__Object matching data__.

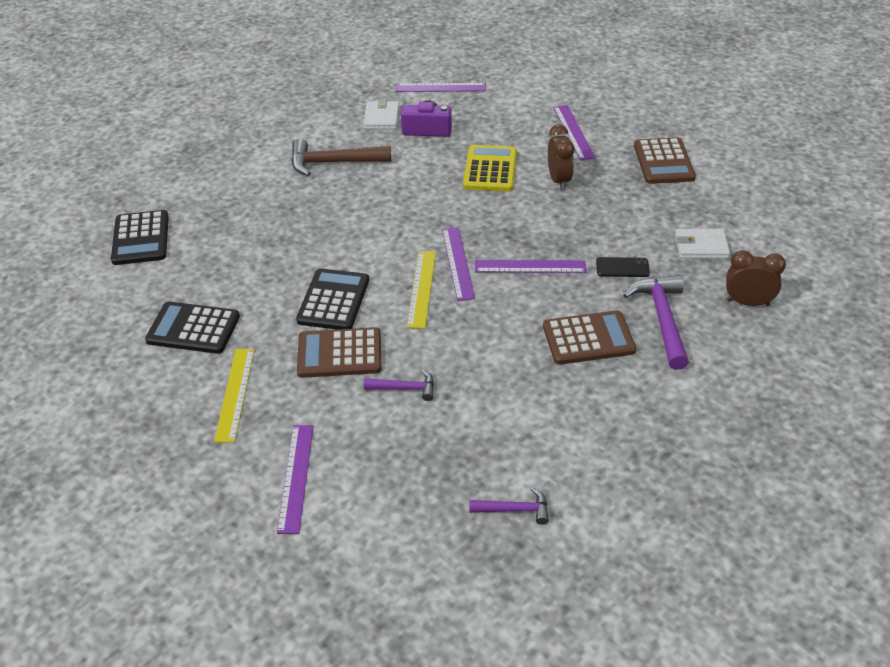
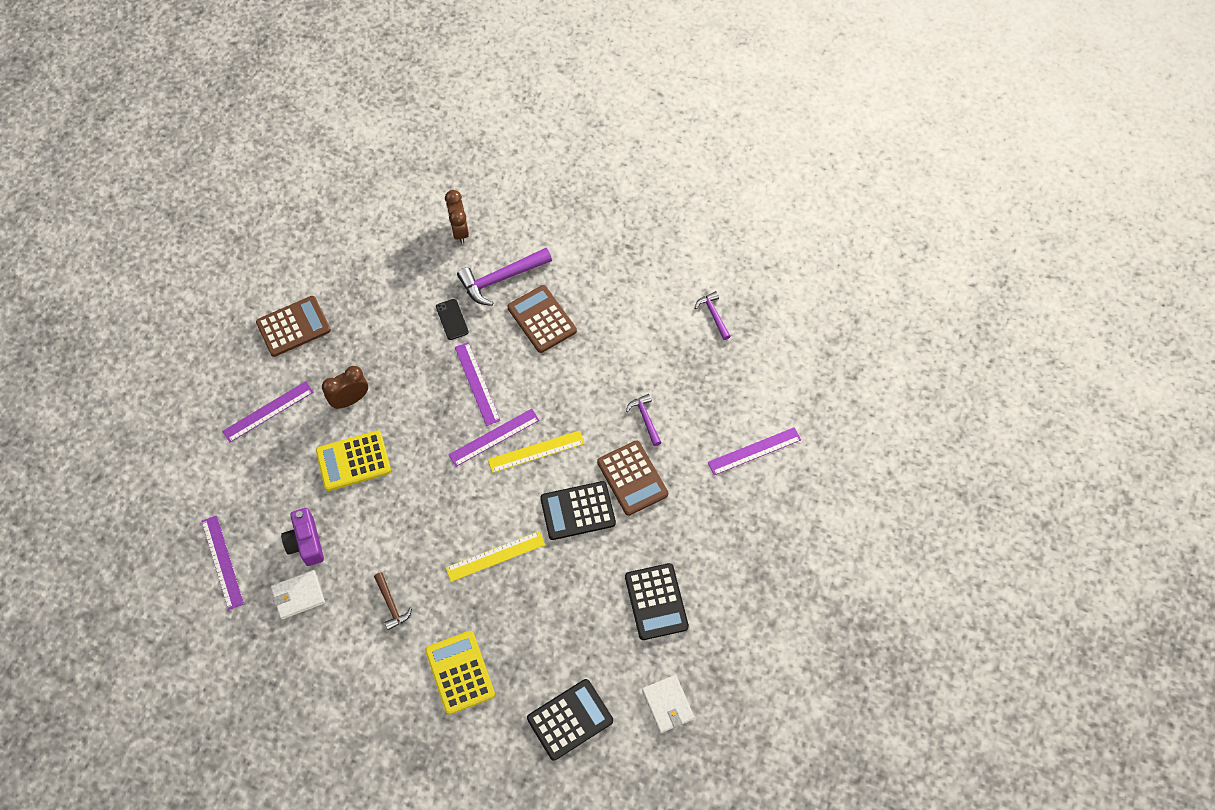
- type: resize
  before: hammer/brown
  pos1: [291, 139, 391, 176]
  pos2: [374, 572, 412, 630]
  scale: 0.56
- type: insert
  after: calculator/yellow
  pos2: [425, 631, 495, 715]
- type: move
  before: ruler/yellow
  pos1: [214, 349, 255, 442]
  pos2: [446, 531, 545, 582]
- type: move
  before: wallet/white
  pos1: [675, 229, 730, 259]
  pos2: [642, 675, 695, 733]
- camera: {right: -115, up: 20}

__What is expected__. Produce an exact transcription of the lines from the one containing "before: wallet/white" through the end of the records, both included, and no other lines.

__Answer to this problem__.
  before: wallet/white
  pos1: [675, 229, 730, 259]
  pos2: [642, 675, 695, 733]
- camera: {right: -115, up: 20}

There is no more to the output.